Starting at the line that contains "[770, 572, 847, 661]", quote every line through the end of the entries, word for word, skipping the pictures.

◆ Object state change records
= Beginning of Section =

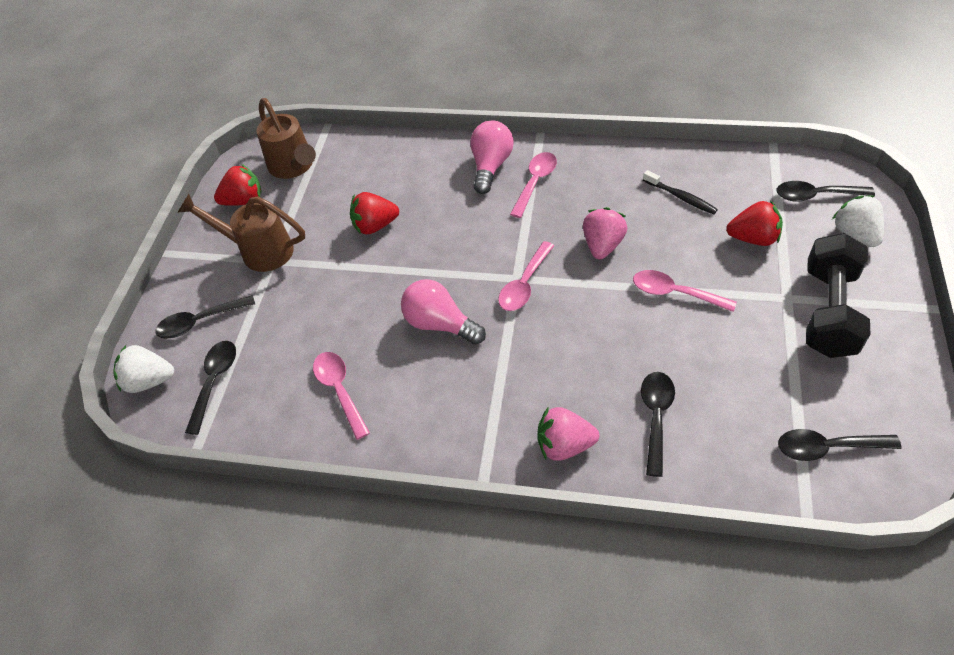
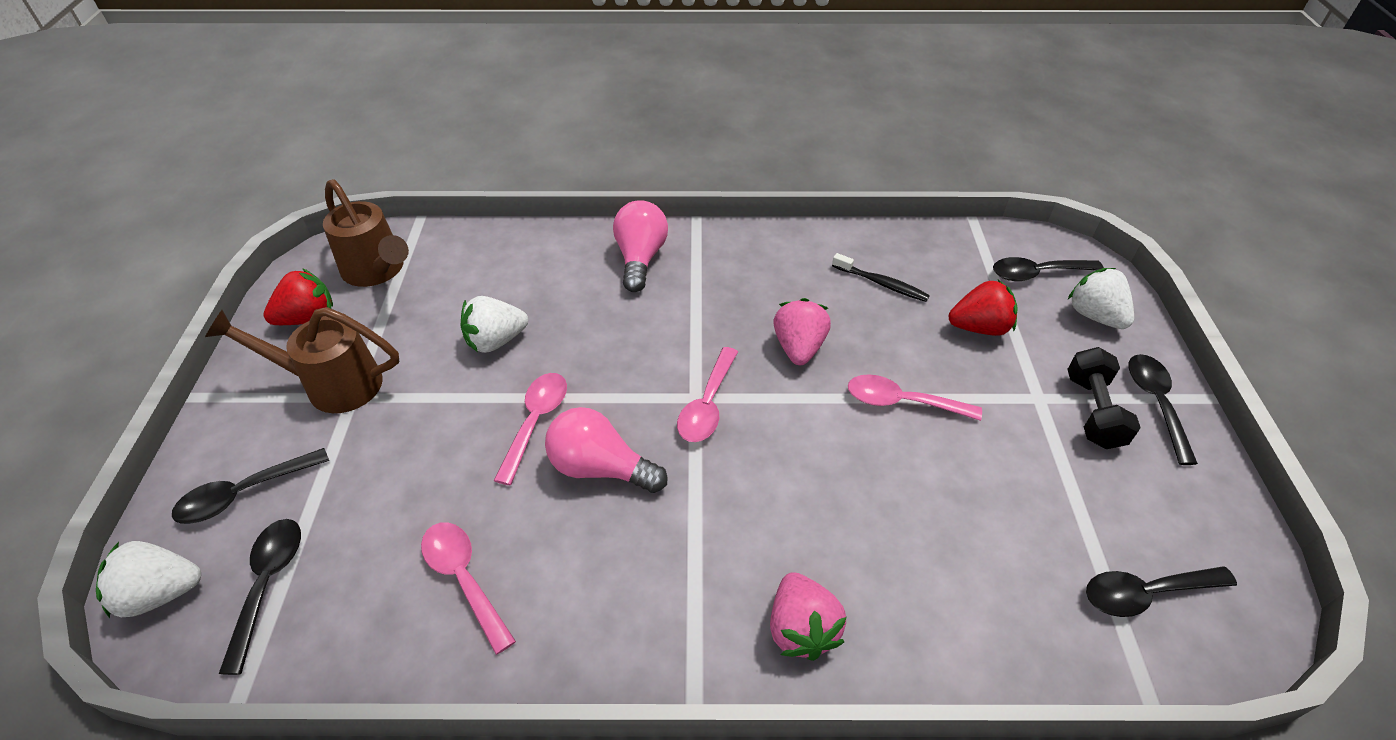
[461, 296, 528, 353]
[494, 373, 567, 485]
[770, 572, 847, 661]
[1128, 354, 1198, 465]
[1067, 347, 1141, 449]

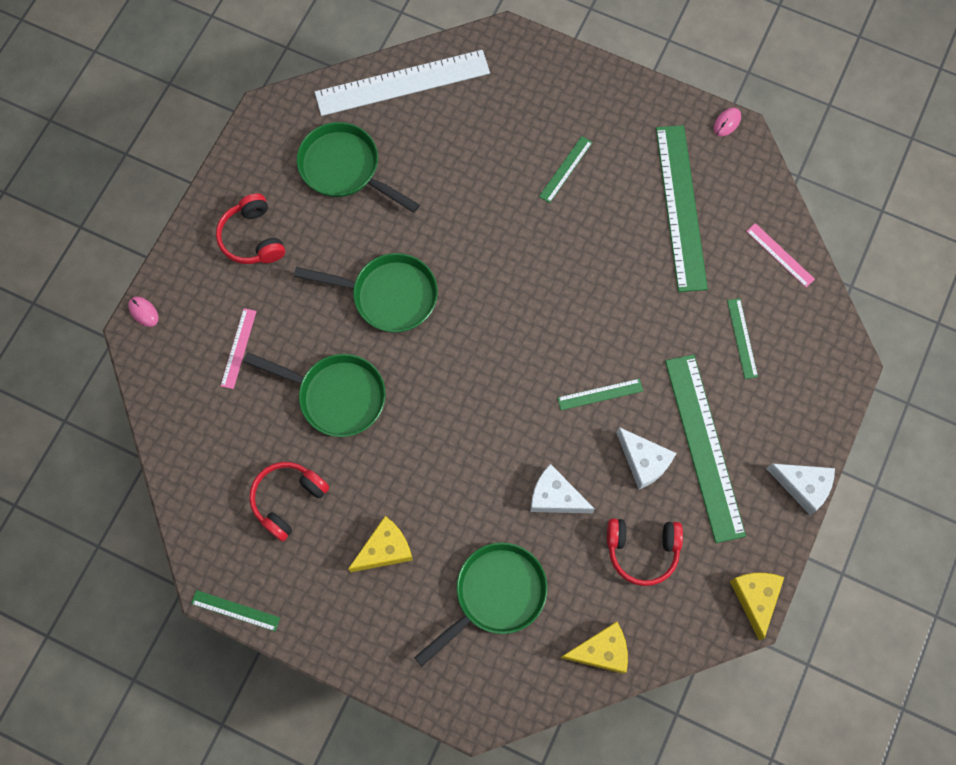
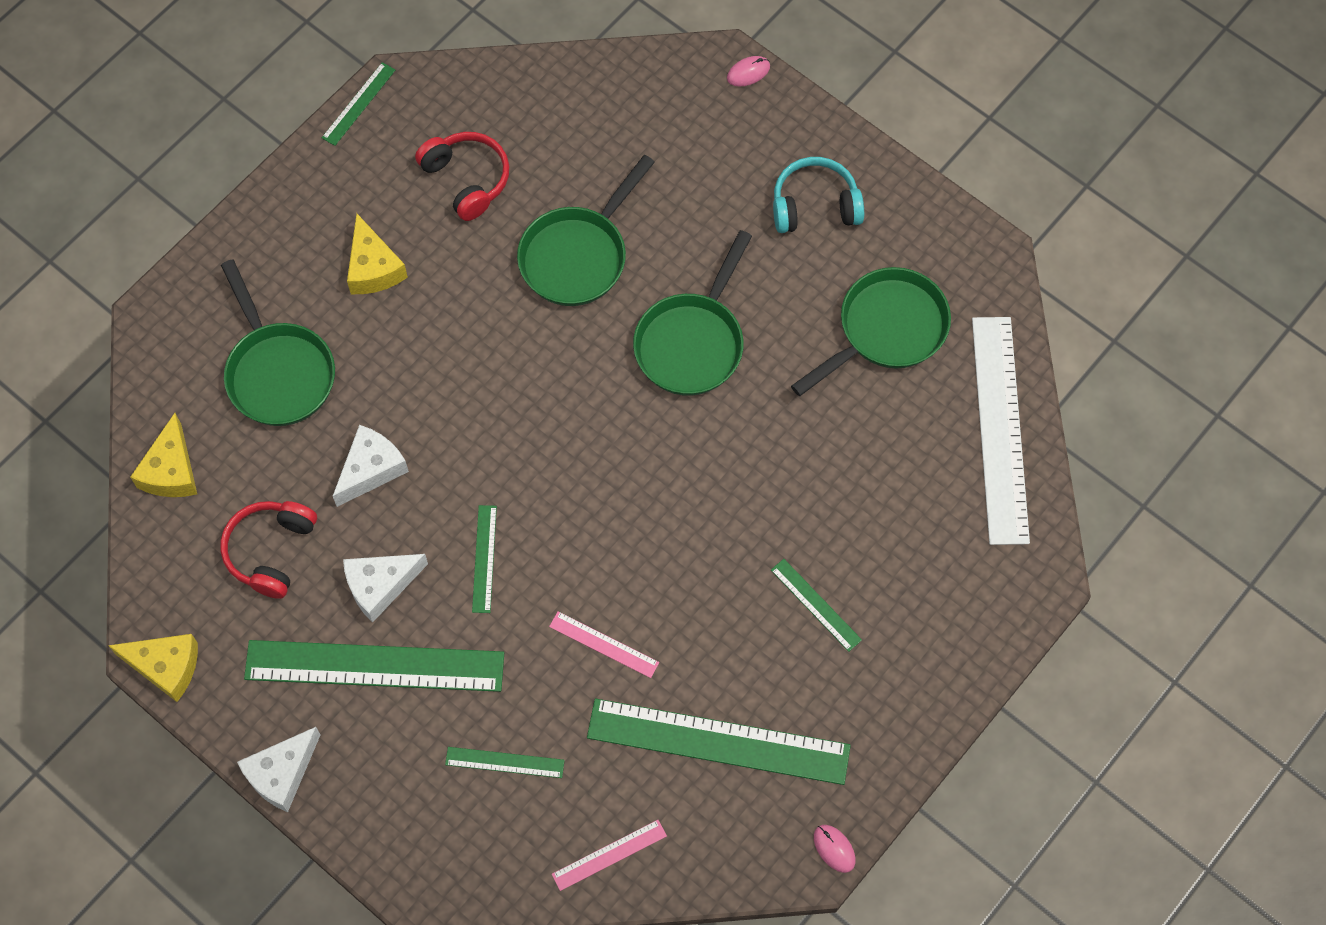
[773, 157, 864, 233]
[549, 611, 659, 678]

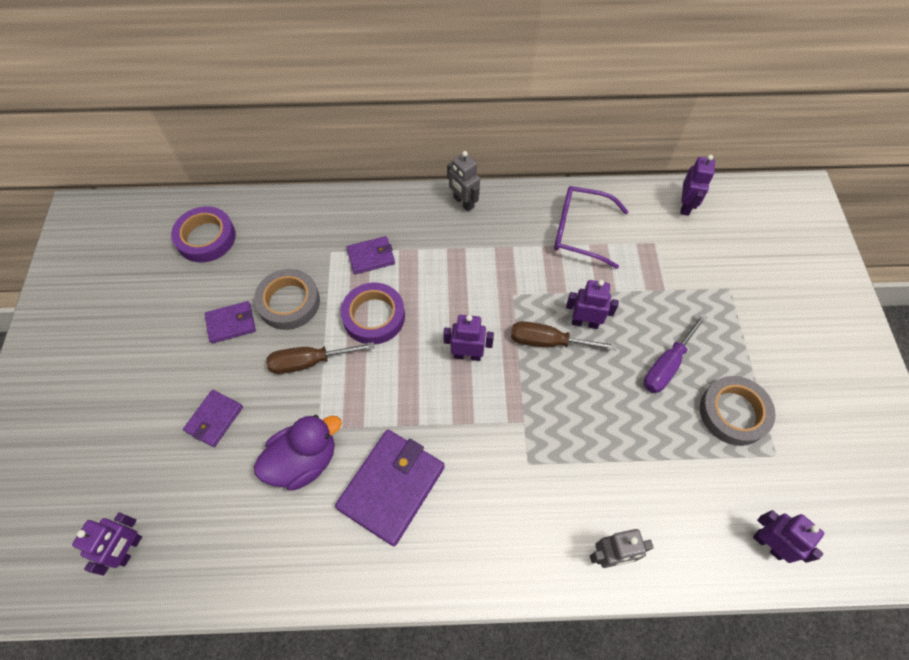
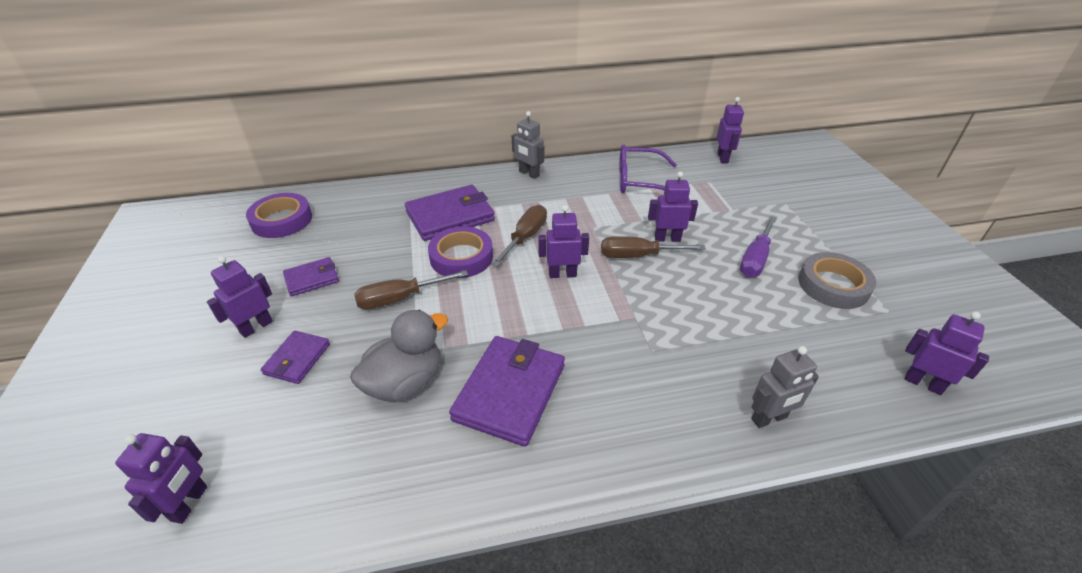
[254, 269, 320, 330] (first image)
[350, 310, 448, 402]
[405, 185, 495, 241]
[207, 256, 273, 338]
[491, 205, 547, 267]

= End of Section =

◆ Exercise solution
[770, 572, 847, 661]
[1128, 354, 1198, 465]
[1067, 347, 1141, 449]

[773, 157, 864, 233]
[549, 611, 659, 678]

[254, 269, 320, 330] (first image)
[350, 310, 448, 402]
[405, 185, 495, 241]
[207, 256, 273, 338]
[491, 205, 547, 267]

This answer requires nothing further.